◆ **WHAT YOU NEED TO DO**
Your task is to copy every line of the records below that contains "resized".

◆ **DATA UNDER STUDY**
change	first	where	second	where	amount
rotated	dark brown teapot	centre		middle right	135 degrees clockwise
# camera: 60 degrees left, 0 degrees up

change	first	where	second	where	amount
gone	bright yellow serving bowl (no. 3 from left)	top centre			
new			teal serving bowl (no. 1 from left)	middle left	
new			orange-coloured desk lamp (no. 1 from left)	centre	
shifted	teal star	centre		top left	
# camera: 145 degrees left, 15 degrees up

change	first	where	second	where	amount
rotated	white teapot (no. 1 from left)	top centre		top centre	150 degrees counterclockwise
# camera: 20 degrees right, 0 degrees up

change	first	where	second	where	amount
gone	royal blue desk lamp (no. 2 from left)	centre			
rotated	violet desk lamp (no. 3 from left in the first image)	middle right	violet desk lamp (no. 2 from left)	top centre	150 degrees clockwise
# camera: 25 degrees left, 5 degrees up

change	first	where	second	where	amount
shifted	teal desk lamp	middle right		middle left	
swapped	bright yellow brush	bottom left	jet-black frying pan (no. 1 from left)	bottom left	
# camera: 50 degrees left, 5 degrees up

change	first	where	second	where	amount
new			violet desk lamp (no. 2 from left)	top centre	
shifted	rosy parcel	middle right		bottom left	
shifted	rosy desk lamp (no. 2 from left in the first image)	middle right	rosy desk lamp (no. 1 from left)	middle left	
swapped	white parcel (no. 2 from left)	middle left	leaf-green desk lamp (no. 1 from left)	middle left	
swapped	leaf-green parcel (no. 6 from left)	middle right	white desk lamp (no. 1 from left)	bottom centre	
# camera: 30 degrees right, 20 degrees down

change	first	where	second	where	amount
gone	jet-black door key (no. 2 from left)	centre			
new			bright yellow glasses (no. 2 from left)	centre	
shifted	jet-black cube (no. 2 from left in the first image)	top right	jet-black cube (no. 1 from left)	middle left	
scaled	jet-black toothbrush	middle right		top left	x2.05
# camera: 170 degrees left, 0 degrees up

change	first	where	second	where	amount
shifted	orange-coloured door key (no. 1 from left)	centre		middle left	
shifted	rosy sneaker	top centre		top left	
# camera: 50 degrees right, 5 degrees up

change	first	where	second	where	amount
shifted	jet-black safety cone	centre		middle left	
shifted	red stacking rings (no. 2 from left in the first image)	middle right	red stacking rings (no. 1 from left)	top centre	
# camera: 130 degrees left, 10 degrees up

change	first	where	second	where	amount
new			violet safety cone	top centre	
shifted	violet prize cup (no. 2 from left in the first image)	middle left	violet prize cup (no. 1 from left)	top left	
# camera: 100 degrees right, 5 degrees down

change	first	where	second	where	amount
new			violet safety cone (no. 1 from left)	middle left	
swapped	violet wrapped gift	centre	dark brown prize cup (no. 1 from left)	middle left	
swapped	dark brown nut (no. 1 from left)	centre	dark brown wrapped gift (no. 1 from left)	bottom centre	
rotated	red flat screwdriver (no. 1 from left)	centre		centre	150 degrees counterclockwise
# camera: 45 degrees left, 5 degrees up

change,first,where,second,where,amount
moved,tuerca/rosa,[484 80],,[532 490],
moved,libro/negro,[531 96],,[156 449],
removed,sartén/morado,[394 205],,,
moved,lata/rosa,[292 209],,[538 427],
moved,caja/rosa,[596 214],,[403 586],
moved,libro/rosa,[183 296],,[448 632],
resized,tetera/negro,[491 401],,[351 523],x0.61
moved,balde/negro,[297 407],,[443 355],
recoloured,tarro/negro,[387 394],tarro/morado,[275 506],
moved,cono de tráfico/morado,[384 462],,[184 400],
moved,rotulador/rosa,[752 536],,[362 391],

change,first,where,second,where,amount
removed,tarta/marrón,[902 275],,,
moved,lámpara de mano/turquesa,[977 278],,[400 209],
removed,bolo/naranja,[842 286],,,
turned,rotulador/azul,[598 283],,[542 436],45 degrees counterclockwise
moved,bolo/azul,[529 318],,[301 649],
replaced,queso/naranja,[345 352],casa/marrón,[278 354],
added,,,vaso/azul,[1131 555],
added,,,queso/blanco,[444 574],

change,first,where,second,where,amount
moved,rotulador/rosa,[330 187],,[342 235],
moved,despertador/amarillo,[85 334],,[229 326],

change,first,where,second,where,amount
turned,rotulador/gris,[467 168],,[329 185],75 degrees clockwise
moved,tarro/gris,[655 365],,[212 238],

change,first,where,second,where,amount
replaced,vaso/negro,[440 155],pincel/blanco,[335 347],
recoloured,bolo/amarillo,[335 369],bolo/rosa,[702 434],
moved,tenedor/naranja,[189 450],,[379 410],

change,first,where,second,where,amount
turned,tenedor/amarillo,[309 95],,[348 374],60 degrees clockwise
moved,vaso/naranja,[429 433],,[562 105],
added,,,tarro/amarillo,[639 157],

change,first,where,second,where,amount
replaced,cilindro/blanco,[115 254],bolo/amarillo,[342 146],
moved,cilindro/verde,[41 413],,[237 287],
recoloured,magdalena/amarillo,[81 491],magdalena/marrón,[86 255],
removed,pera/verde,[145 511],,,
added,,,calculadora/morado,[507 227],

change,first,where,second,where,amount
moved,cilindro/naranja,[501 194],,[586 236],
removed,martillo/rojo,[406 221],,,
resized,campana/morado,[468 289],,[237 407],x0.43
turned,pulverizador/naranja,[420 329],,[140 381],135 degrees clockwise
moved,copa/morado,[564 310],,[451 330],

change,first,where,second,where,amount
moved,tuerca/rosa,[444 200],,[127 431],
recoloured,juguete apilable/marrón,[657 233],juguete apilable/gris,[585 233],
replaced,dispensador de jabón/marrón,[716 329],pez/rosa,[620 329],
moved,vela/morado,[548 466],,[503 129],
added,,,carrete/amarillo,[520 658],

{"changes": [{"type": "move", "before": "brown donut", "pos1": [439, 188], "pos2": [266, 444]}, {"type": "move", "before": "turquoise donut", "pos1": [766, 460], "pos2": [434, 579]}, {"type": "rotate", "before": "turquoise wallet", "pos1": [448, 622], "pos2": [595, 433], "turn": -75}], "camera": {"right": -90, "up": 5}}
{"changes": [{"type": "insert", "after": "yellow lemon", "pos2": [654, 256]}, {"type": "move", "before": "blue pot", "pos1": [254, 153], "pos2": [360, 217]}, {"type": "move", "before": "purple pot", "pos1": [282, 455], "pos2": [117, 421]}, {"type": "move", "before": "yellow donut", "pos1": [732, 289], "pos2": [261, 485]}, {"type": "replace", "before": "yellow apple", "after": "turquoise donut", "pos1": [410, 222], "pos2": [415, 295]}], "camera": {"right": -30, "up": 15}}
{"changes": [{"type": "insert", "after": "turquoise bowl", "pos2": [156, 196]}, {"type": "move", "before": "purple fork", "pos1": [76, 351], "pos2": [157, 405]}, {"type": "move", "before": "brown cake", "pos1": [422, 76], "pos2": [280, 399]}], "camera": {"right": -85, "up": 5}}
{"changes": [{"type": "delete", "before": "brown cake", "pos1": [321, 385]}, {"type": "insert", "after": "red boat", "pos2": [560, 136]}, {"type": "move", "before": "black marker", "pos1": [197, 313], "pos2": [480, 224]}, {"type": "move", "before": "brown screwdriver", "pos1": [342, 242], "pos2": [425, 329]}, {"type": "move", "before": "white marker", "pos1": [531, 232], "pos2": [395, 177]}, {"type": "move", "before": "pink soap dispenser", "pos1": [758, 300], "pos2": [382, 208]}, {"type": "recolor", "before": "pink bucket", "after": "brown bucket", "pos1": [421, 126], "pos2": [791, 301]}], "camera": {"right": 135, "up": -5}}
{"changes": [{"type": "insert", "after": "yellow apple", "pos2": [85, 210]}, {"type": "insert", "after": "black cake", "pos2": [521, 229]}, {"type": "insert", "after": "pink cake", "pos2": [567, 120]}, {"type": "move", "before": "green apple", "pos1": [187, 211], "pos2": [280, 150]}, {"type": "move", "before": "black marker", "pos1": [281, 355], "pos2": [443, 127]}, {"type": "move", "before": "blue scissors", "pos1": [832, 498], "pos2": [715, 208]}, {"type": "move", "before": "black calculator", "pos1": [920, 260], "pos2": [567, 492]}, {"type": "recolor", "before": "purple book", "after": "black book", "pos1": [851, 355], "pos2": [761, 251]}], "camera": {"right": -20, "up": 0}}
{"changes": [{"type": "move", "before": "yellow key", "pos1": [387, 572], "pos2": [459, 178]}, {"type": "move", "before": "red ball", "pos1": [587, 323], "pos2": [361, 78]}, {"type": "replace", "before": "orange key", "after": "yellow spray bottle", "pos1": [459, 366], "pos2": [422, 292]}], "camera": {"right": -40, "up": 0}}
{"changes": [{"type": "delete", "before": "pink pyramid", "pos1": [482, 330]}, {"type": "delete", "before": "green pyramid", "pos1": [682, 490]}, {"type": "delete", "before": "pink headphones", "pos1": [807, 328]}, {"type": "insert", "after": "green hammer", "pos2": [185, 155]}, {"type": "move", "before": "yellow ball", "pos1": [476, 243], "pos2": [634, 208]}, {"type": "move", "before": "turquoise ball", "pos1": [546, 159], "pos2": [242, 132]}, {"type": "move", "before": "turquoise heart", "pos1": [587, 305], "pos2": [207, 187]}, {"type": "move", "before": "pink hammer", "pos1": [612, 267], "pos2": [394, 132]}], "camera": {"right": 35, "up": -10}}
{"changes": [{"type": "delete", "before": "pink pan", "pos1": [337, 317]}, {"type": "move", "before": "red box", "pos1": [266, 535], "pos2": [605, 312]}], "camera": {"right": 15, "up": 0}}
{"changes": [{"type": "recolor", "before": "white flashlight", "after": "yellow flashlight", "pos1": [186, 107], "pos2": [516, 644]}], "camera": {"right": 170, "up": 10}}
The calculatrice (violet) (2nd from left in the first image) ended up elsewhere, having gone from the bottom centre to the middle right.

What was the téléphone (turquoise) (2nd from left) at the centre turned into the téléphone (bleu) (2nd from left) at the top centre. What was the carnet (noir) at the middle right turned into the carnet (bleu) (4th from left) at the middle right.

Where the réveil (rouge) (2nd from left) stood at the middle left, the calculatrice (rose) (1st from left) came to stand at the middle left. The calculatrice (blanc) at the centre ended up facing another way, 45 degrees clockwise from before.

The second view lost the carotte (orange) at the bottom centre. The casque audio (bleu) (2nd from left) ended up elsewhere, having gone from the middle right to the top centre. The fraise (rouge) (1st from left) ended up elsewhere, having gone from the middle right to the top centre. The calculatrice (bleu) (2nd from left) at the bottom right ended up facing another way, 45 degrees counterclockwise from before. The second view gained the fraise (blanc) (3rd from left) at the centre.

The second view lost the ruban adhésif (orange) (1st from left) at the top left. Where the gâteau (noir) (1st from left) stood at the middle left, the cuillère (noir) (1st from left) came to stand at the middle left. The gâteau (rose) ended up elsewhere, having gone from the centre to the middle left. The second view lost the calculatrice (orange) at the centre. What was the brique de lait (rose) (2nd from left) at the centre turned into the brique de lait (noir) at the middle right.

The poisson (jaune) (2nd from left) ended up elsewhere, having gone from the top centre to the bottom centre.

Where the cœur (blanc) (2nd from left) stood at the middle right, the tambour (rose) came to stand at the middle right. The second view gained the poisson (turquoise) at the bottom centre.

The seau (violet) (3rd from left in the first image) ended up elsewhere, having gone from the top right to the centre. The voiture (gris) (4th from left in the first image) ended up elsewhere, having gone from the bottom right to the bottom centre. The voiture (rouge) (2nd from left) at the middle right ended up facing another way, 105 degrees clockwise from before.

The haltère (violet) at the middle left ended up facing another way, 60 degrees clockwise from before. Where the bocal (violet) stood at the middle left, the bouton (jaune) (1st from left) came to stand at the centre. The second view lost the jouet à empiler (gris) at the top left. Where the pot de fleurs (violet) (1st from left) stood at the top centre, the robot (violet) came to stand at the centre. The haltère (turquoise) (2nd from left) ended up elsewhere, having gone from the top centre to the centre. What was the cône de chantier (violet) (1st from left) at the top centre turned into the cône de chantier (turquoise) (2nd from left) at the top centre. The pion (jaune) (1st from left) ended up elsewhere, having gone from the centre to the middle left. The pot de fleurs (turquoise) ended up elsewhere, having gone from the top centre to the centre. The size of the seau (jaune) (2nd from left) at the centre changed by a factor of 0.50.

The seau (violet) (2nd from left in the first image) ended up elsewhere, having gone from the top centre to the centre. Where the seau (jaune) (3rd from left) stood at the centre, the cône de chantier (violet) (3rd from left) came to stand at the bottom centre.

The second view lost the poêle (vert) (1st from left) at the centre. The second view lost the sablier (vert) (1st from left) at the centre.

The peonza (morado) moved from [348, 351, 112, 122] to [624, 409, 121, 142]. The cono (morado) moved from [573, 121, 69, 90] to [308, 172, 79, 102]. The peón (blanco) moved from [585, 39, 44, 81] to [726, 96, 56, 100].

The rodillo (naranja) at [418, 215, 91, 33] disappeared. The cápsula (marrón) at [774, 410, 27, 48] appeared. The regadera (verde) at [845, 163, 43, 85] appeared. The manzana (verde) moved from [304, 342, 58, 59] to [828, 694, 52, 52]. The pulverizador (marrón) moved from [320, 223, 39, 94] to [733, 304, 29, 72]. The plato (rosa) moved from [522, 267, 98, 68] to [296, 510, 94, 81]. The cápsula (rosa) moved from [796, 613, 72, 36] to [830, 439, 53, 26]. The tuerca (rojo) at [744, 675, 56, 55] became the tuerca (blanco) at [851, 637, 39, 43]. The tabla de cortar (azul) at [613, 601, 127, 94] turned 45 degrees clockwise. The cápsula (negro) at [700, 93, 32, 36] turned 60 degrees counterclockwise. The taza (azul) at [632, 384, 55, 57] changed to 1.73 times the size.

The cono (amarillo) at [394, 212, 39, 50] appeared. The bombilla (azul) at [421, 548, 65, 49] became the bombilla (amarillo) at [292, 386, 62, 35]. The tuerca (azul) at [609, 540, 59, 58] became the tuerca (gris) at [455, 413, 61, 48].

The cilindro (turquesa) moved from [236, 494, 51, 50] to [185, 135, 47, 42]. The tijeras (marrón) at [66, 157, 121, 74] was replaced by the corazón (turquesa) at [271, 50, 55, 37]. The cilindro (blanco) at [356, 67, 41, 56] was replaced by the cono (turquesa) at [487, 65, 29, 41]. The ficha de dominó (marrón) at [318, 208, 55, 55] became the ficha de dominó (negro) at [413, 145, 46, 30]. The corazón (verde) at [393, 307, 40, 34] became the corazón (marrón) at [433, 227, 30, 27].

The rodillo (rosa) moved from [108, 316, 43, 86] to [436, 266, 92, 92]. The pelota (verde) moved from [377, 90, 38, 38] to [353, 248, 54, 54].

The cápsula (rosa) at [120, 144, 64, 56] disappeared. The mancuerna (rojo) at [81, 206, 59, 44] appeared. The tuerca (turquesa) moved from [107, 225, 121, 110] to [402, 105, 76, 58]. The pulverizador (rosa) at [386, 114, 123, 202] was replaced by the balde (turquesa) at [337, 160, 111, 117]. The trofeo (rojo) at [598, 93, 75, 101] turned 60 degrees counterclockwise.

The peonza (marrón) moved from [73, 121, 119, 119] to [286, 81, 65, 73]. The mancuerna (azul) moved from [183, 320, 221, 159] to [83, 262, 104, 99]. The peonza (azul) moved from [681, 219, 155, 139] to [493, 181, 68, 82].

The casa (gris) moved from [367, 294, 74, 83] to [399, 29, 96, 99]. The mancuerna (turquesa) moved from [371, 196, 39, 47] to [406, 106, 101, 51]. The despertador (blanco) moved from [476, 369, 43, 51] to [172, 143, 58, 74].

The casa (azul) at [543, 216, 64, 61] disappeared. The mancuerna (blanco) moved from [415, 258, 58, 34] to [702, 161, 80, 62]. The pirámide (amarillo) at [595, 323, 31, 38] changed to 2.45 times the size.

◆ **TASK ANSWER**
resized,tetera/negro,[491 401],,[351 523],x0.61
resized,campana/morado,[468 289],,[237 407],x0.43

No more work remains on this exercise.